▶ Written instruction
How many of the lines below contain the string "kern", counting uppercase and lowercase as different? Reply with the number alone.

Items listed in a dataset
= = = = =

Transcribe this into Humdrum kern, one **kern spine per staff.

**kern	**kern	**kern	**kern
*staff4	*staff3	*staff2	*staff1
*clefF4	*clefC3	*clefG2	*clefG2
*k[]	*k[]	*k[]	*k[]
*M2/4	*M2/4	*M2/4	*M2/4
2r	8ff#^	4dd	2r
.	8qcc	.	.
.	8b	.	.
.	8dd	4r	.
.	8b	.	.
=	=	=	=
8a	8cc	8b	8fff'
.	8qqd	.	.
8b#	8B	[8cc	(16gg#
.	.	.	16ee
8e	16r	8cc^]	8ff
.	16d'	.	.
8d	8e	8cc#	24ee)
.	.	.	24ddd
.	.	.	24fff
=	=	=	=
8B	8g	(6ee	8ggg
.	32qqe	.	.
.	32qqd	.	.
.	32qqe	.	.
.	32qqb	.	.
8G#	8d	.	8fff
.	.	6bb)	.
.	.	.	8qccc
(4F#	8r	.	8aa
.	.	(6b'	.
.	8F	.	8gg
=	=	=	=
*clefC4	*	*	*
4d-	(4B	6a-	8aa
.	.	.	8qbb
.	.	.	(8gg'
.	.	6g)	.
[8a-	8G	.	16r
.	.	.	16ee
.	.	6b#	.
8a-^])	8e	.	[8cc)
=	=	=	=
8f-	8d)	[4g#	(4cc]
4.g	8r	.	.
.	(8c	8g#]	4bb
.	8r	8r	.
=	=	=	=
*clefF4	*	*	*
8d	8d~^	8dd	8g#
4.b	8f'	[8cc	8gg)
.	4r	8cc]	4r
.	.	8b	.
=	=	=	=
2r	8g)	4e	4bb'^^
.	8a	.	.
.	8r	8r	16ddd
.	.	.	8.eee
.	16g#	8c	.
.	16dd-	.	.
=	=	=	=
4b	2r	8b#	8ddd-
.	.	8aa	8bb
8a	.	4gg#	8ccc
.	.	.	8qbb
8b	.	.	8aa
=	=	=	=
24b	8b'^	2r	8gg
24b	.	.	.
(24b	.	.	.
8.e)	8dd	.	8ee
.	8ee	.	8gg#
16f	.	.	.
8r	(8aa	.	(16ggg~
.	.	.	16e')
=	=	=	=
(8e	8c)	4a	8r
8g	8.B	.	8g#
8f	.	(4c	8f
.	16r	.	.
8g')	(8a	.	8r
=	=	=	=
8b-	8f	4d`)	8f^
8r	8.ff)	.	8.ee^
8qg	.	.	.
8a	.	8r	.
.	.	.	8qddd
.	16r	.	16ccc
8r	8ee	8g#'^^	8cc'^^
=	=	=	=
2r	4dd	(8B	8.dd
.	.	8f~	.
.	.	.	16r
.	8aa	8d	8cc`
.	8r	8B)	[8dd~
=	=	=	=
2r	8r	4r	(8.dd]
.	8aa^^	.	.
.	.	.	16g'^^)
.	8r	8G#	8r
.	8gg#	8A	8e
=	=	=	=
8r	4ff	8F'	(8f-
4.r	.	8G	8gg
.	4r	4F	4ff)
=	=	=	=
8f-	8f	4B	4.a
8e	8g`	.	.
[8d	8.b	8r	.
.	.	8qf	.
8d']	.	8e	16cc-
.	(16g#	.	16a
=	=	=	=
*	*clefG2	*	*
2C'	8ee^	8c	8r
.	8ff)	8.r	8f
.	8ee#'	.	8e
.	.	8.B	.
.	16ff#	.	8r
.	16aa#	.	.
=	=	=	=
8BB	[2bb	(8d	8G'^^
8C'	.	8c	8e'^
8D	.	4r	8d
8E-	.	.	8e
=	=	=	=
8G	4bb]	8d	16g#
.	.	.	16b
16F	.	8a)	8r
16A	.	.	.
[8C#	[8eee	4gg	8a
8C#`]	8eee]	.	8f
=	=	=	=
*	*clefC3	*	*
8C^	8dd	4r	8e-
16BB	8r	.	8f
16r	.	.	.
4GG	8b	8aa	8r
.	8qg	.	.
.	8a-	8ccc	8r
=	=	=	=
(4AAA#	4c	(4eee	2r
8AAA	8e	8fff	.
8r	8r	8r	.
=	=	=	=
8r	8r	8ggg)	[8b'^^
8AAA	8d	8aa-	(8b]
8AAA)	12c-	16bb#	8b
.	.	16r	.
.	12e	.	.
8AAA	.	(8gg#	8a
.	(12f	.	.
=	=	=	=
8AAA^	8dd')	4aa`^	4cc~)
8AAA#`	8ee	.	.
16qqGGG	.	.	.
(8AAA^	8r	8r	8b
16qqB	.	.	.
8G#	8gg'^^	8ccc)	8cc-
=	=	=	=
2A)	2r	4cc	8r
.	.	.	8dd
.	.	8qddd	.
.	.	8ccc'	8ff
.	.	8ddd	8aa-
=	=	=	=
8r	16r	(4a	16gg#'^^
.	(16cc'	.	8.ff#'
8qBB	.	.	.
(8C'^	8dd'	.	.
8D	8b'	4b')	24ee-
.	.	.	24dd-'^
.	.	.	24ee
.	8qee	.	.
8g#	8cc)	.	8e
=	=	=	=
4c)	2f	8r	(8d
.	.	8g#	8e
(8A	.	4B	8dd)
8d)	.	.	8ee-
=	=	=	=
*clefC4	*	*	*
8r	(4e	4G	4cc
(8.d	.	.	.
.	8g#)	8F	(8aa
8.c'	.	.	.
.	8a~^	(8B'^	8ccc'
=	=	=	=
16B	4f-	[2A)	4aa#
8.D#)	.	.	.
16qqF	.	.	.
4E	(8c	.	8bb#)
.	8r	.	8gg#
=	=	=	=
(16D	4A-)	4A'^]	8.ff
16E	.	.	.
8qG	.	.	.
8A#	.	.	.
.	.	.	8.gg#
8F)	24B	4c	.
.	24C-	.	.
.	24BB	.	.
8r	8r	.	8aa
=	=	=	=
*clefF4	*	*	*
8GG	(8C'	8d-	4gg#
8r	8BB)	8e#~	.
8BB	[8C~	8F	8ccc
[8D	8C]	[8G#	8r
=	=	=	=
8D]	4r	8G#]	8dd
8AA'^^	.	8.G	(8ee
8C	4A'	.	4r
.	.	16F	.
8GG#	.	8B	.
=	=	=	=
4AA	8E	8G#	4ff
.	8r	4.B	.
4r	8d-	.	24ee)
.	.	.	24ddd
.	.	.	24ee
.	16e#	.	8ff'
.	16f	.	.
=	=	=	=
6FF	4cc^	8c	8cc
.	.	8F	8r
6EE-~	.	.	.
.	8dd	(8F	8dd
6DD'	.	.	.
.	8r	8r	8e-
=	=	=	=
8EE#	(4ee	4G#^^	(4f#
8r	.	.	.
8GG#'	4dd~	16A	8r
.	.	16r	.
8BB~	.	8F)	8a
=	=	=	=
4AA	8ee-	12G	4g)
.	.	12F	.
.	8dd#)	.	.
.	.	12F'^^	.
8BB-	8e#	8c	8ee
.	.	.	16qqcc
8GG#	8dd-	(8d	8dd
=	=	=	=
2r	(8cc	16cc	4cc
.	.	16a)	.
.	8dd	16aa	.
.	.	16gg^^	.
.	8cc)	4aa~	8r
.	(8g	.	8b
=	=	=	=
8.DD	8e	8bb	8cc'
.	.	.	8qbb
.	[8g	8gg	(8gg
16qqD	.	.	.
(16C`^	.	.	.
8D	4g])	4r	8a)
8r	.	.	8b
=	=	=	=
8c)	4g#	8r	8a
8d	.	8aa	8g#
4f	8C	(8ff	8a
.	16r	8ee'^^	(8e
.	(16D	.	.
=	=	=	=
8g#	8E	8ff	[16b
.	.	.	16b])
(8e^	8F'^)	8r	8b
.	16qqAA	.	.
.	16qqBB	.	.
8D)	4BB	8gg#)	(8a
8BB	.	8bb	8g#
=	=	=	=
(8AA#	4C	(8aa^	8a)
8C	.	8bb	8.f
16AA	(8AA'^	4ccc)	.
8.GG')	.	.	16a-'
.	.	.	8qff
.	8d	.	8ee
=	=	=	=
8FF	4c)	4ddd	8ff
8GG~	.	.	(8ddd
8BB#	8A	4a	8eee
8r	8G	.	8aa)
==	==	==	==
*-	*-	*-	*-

= = = = =

▶ Correct answer
2